_Work request_.
Below are some entries. Copy each line in them that holds "orange".

_Data under study_.
◇ ◇ ◇ ◇ ◇ ◇ ◇

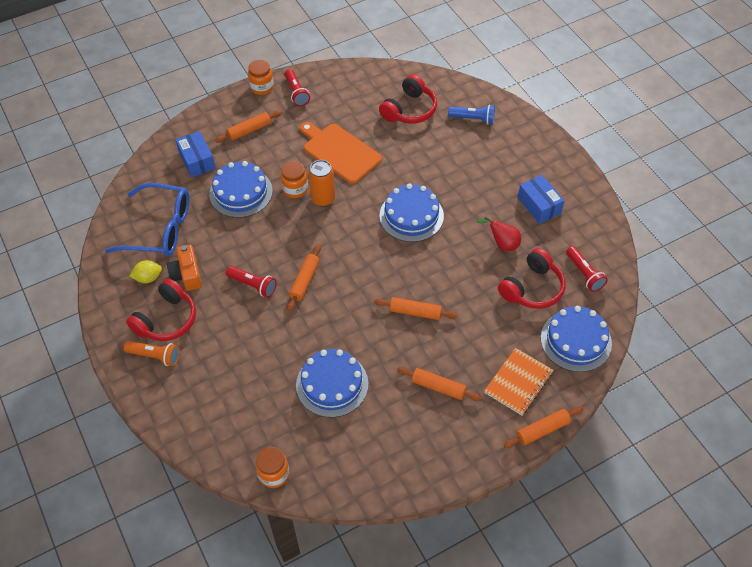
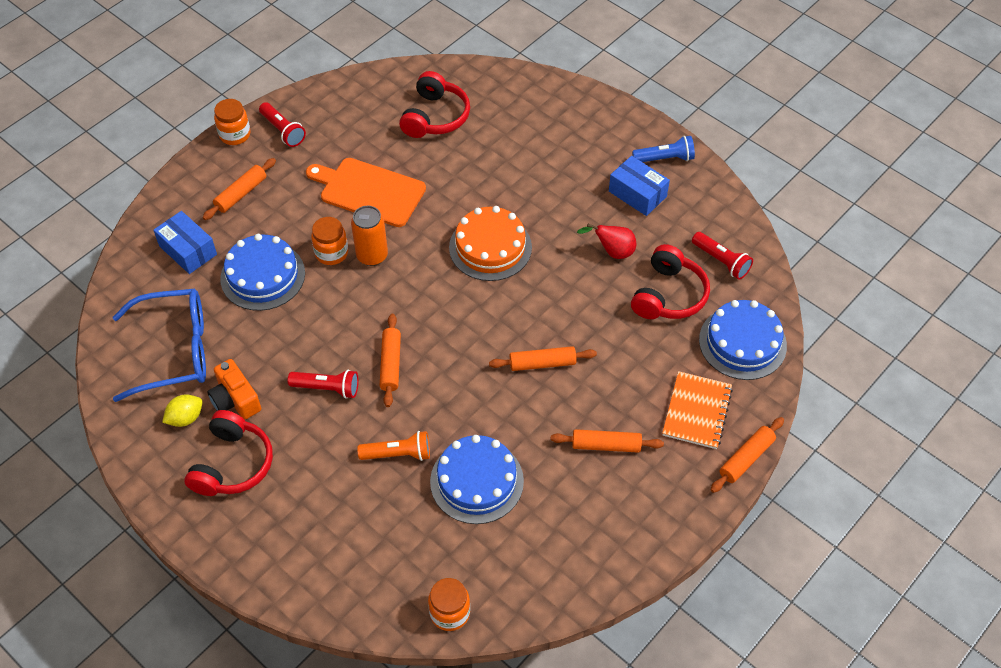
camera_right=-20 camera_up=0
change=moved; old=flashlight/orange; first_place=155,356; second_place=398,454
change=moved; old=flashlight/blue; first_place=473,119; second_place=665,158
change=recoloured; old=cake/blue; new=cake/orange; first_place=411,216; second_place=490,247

◇ ◇ ◇ ◇ ◇ ◇ ◇

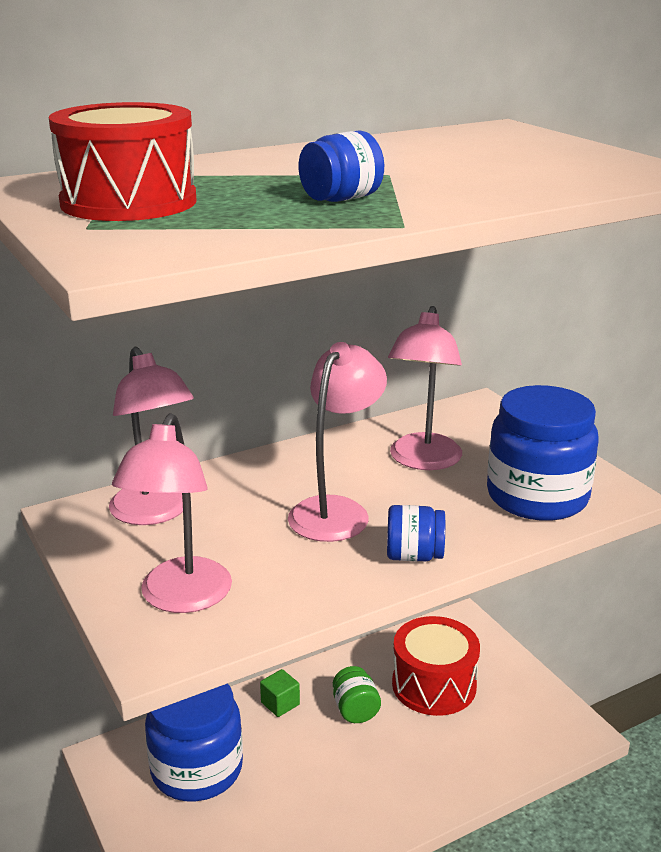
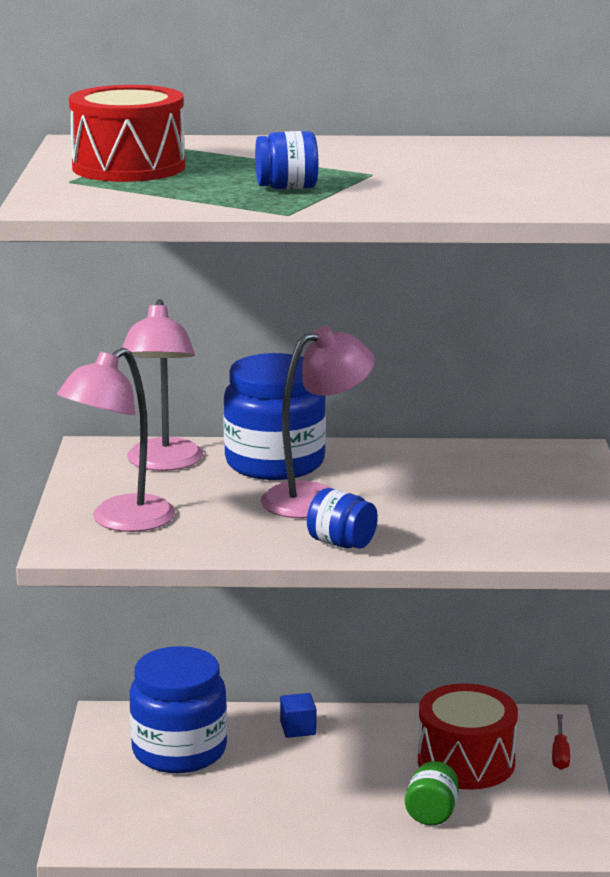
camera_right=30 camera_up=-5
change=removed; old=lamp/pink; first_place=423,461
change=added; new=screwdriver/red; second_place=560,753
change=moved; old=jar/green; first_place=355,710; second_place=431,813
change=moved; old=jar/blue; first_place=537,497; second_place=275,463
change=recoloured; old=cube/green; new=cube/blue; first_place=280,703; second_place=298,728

◇ ◇ ◇ ◇ ◇ ◇ ◇

_Solution for this task_.
change=moved; old=flashlight/orange; first_place=155,356; second_place=398,454
change=recoloured; old=cake/blue; new=cake/orange; first_place=411,216; second_place=490,247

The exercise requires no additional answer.